What you need to do: All entries below must be output word for word, and the pictures left behind.

Data extracted from a collection:
************

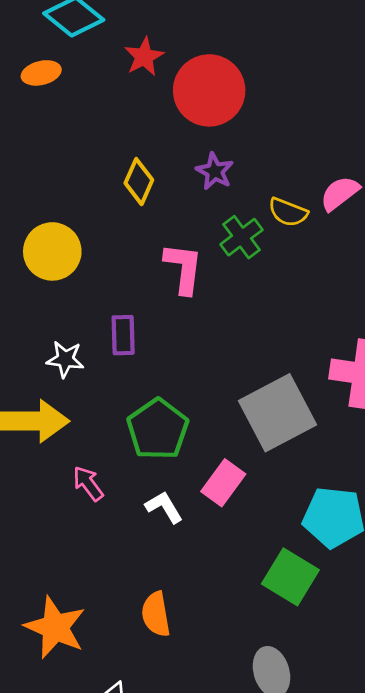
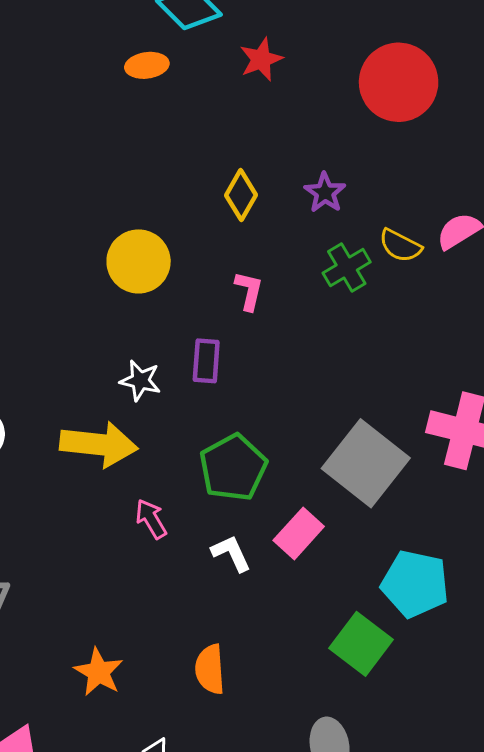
red circle: (209, 90) -> (399, 82), moved
pink L-shape: (183, 268) -> (249, 291), moved, size x0.7
gray square: (278, 413) -> (366, 463), turned -30
orange star: (55, 627) -> (99, 672), size x0.7

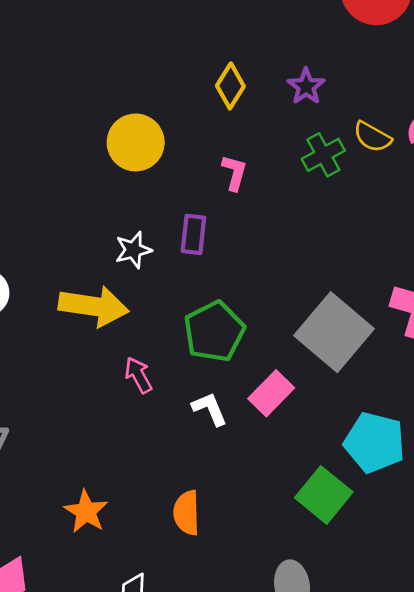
white star: (140, 381) -> (133, 250), turned -30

************

Your response:
red circle: (209, 90) -> (399, 82), moved
pink L-shape: (183, 268) -> (249, 291), moved, size x0.7
gray square: (278, 413) -> (366, 463), turned -30
orange star: (55, 627) -> (99, 672), size x0.7

white star: (140, 381) -> (133, 250), turned -30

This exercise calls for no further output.